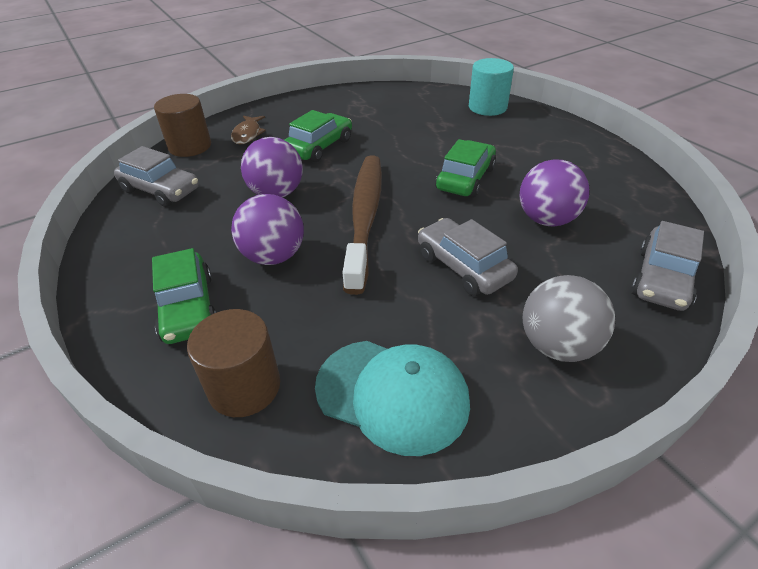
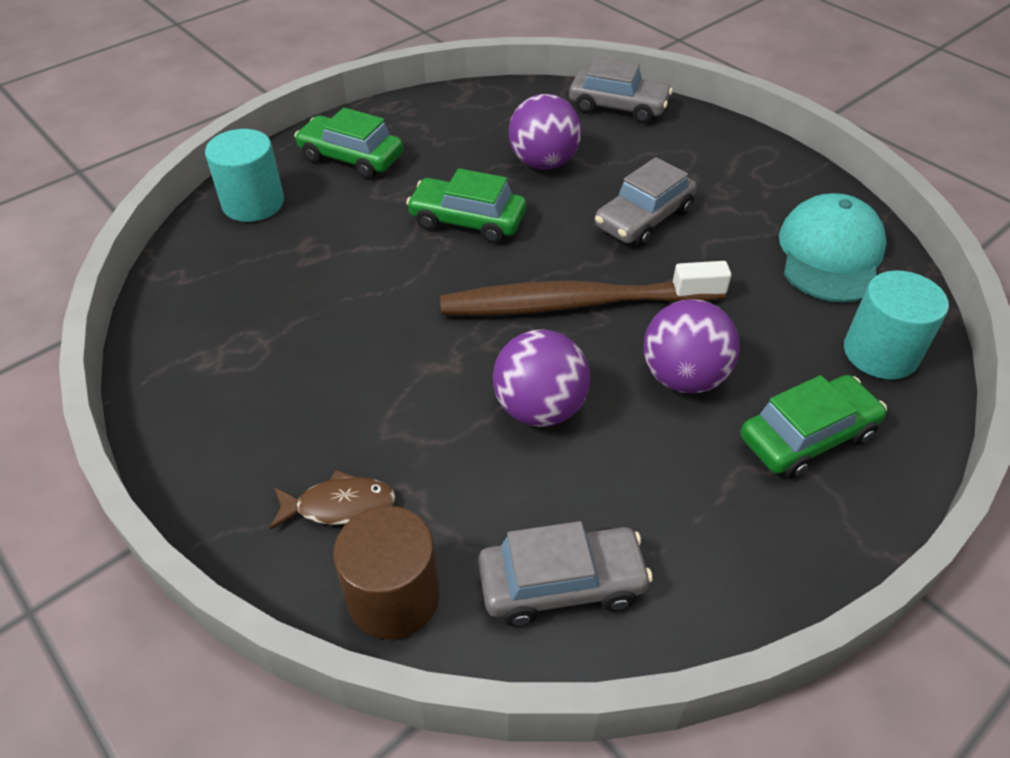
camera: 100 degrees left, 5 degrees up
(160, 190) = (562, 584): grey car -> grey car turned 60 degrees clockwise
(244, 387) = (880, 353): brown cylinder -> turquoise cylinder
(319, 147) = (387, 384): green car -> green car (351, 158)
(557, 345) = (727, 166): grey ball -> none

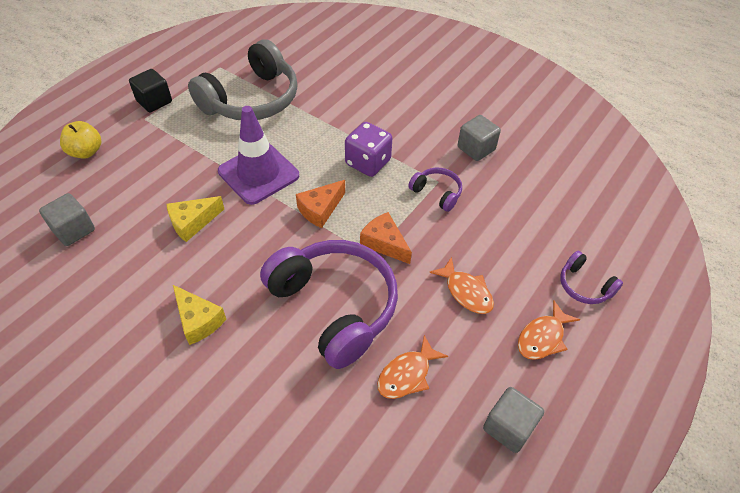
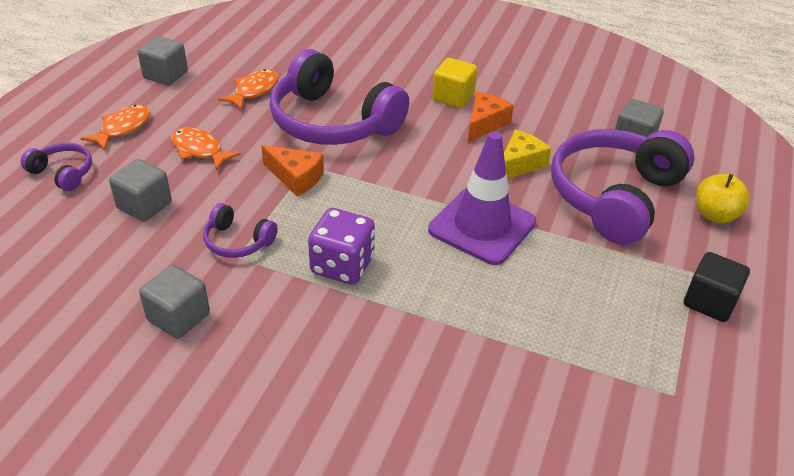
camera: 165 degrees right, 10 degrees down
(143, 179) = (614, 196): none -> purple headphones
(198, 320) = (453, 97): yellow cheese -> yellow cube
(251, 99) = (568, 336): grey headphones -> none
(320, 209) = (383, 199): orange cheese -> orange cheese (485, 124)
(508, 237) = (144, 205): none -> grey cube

========================================================================

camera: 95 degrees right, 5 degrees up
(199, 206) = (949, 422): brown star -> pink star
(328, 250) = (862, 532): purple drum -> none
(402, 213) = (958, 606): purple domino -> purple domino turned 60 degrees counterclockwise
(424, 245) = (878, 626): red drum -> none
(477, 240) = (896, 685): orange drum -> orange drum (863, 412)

========================================================================

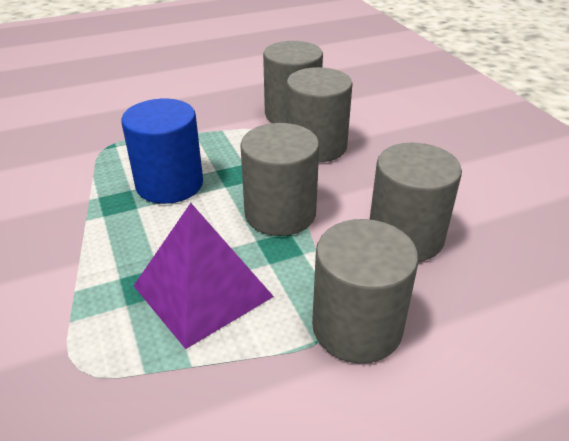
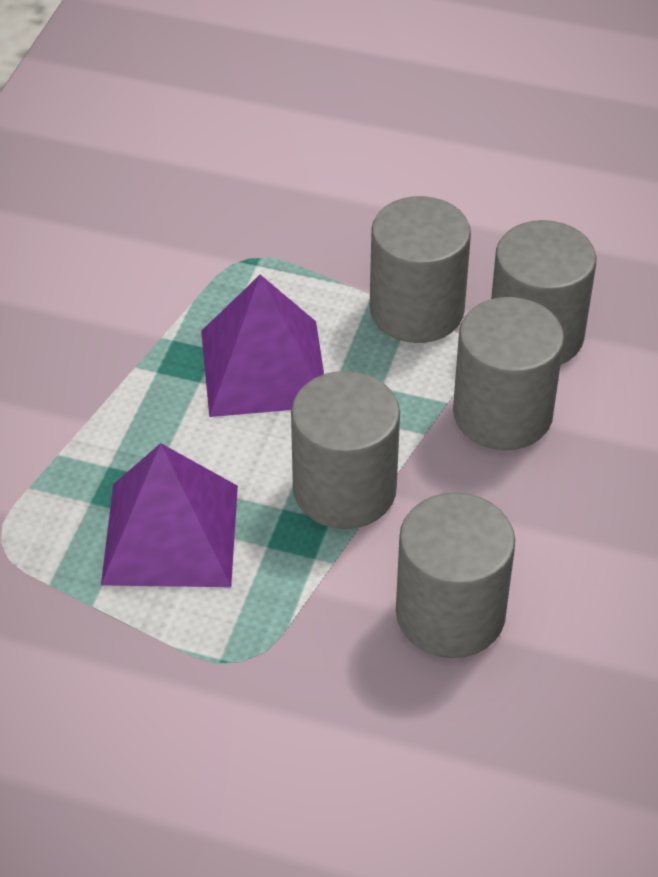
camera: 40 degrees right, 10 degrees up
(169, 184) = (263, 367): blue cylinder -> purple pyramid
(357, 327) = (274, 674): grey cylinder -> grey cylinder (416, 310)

========================================================================

### Task goal
Find "(328, 250) = (862, 532): purple drum -> none" in the entries above and copy that whole line exactly, then each line after it through the line that contains "(477, 240) = (896, 685): orange".

### Answer to this task
(328, 250) = (862, 532): purple drum -> none
(402, 213) = (958, 606): purple domino -> purple domino turned 60 degrees counterclockwise
(424, 245) = (878, 626): red drum -> none
(477, 240) = (896, 685): orange drum -> orange drum (863, 412)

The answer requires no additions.